**EXERCISE OBJECTIVE:** Leave the images aside and copy out the whole listing, exact to the word.

[DATA SUPPLIED Boundary: Start]

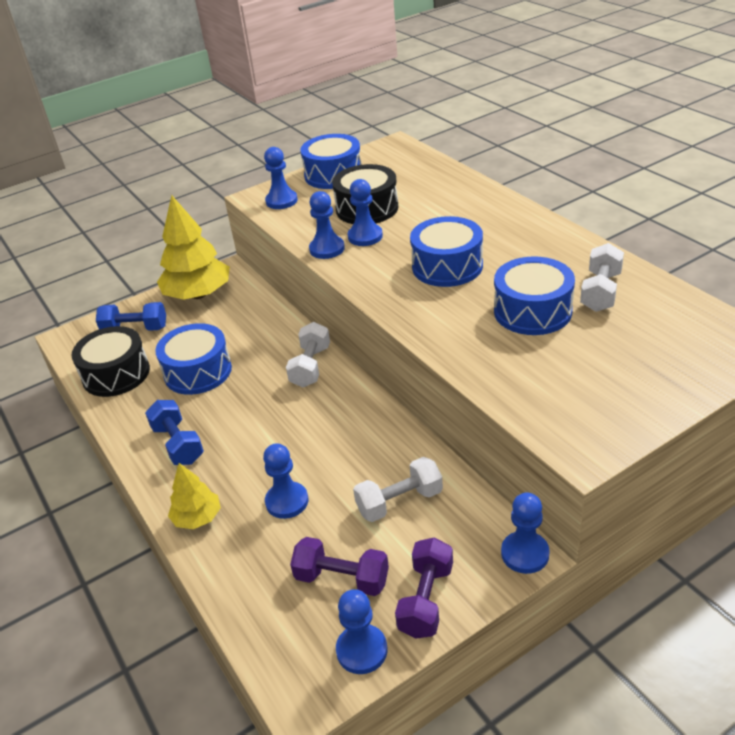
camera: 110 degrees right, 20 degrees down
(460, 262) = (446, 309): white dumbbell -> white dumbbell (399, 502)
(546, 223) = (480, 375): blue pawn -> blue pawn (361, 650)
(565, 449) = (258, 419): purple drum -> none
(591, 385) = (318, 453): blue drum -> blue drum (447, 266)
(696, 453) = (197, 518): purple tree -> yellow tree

[DATA SUPPLIED Boundary: End]

**COMPLETED EXERCISE:**
camera: 110 degrees right, 20 degrees down
(460, 262) = (446, 309): white dumbbell -> white dumbbell (399, 502)
(546, 223) = (480, 375): blue pawn -> blue pawn (361, 650)
(565, 449) = (258, 419): purple drum -> none
(591, 385) = (318, 453): blue drum -> blue drum (447, 266)
(696, 453) = (197, 518): purple tree -> yellow tree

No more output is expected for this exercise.